:: INPUT FOR THIS TASK
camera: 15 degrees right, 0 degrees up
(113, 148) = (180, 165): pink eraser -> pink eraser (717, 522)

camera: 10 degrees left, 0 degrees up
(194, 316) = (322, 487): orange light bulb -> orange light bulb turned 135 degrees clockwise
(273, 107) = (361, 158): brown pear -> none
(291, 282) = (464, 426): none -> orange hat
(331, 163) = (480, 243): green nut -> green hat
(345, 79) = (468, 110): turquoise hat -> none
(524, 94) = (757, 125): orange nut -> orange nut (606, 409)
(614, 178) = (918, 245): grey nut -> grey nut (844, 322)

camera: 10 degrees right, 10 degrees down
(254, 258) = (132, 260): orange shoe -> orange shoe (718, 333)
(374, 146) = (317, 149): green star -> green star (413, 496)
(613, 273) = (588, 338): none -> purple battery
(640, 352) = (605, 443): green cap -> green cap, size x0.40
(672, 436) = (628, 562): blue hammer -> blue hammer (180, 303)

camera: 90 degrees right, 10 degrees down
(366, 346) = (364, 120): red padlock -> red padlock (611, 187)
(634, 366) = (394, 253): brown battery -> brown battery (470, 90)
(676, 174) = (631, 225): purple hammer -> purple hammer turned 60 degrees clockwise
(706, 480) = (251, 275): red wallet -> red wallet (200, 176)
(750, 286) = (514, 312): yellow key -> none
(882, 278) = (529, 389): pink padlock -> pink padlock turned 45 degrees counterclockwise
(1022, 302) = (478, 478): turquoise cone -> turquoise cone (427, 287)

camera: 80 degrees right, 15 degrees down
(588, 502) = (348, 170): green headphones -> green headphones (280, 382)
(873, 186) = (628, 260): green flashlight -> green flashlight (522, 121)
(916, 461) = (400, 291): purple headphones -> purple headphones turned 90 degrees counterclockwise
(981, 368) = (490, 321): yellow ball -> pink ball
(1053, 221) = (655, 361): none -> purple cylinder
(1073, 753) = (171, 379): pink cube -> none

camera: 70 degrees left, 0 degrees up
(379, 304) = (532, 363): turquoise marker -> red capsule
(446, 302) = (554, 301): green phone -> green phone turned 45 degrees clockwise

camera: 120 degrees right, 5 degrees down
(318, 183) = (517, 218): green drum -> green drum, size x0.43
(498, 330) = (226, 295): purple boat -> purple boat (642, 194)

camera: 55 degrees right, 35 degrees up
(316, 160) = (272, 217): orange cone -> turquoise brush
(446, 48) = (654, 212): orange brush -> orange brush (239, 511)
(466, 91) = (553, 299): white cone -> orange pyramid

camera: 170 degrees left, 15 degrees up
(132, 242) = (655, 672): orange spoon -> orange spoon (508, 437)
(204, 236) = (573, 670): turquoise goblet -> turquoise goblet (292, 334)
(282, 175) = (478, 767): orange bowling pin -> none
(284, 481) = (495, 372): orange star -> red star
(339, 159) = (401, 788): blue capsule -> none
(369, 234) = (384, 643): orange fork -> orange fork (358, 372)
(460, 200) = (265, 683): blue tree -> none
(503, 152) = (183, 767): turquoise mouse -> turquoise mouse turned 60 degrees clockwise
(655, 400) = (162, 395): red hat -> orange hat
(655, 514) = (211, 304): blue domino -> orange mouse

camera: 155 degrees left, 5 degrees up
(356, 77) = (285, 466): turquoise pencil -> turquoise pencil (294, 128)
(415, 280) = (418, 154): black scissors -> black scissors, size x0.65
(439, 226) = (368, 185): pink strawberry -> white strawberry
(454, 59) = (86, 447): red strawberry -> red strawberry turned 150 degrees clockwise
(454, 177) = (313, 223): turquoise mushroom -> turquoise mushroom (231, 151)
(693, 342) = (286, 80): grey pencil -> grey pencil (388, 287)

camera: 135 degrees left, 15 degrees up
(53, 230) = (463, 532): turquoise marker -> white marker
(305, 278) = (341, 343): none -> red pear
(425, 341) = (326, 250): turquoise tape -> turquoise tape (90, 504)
::::
- **YOUR INSTRUCTIONS**
Reproduce the material verbatim, line by line.

- **WRITTEN ANSWER**
camera: 15 degrees right, 0 degrees up
(113, 148) = (180, 165): pink eraser -> pink eraser (717, 522)

camera: 10 degrees left, 0 degrees up
(194, 316) = (322, 487): orange light bulb -> orange light bulb turned 135 degrees clockwise
(273, 107) = (361, 158): brown pear -> none
(291, 282) = (464, 426): none -> orange hat
(331, 163) = (480, 243): green nut -> green hat
(345, 79) = (468, 110): turquoise hat -> none
(524, 94) = (757, 125): orange nut -> orange nut (606, 409)
(614, 178) = (918, 245): grey nut -> grey nut (844, 322)

camera: 10 degrees right, 10 degrees down
(254, 258) = (132, 260): orange shoe -> orange shoe (718, 333)
(374, 146) = (317, 149): green star -> green star (413, 496)
(613, 273) = (588, 338): none -> purple battery
(640, 352) = (605, 443): green cap -> green cap, size x0.40
(672, 436) = (628, 562): blue hammer -> blue hammer (180, 303)

camera: 90 degrees right, 10 degrees down
(366, 346) = (364, 120): red padlock -> red padlock (611, 187)
(634, 366) = (394, 253): brown battery -> brown battery (470, 90)
(676, 174) = (631, 225): purple hammer -> purple hammer turned 60 degrees clockwise
(706, 480) = (251, 275): red wallet -> red wallet (200, 176)
(750, 286) = (514, 312): yellow key -> none
(882, 278) = (529, 389): pink padlock -> pink padlock turned 45 degrees counterclockwise
(1022, 302) = (478, 478): turquoise cone -> turquoise cone (427, 287)

camera: 80 degrees right, 15 degrees down
(588, 502) = (348, 170): green headphones -> green headphones (280, 382)
(873, 186) = (628, 260): green flashlight -> green flashlight (522, 121)
(916, 461) = (400, 291): purple headphones -> purple headphones turned 90 degrees counterclockwise
(981, 368) = (490, 321): yellow ball -> pink ball
(1053, 221) = (655, 361): none -> purple cylinder
(1073, 753) = (171, 379): pink cube -> none

camera: 70 degrees left, 0 degrees up
(379, 304) = (532, 363): turquoise marker -> red capsule
(446, 302) = (554, 301): green phone -> green phone turned 45 degrees clockwise

camera: 120 degrees right, 5 degrees down
(318, 183) = (517, 218): green drum -> green drum, size x0.43
(498, 330) = (226, 295): purple boat -> purple boat (642, 194)

camera: 55 degrees right, 35 degrees up
(316, 160) = (272, 217): orange cone -> turquoise brush
(446, 48) = (654, 212): orange brush -> orange brush (239, 511)
(466, 91) = (553, 299): white cone -> orange pyramid

camera: 170 degrees left, 15 degrees up
(132, 242) = (655, 672): orange spoon -> orange spoon (508, 437)
(204, 236) = (573, 670): turquoise goblet -> turquoise goblet (292, 334)
(282, 175) = (478, 767): orange bowling pin -> none
(284, 481) = (495, 372): orange star -> red star
(339, 159) = (401, 788): blue capsule -> none
(369, 234) = (384, 643): orange fork -> orange fork (358, 372)
(460, 200) = (265, 683): blue tree -> none
(503, 152) = (183, 767): turquoise mouse -> turquoise mouse turned 60 degrees clockwise
(655, 400) = (162, 395): red hat -> orange hat
(655, 514) = (211, 304): blue domino -> orange mouse

camera: 155 degrees left, 5 degrees up
(356, 77) = (285, 466): turquoise pencil -> turquoise pencil (294, 128)
(415, 280) = (418, 154): black scissors -> black scissors, size x0.65
(439, 226) = (368, 185): pink strawberry -> white strawberry
(454, 59) = (86, 447): red strawberry -> red strawberry turned 150 degrees clockwise
(454, 177) = (313, 223): turquoise mushroom -> turquoise mushroom (231, 151)
(693, 342) = (286, 80): grey pencil -> grey pencil (388, 287)

camera: 135 degrees left, 15 degrees up
(53, 230) = (463, 532): turquoise marker -> white marker
(305, 278) = (341, 343): none -> red pear
(425, 341) = (326, 250): turquoise tape -> turquoise tape (90, 504)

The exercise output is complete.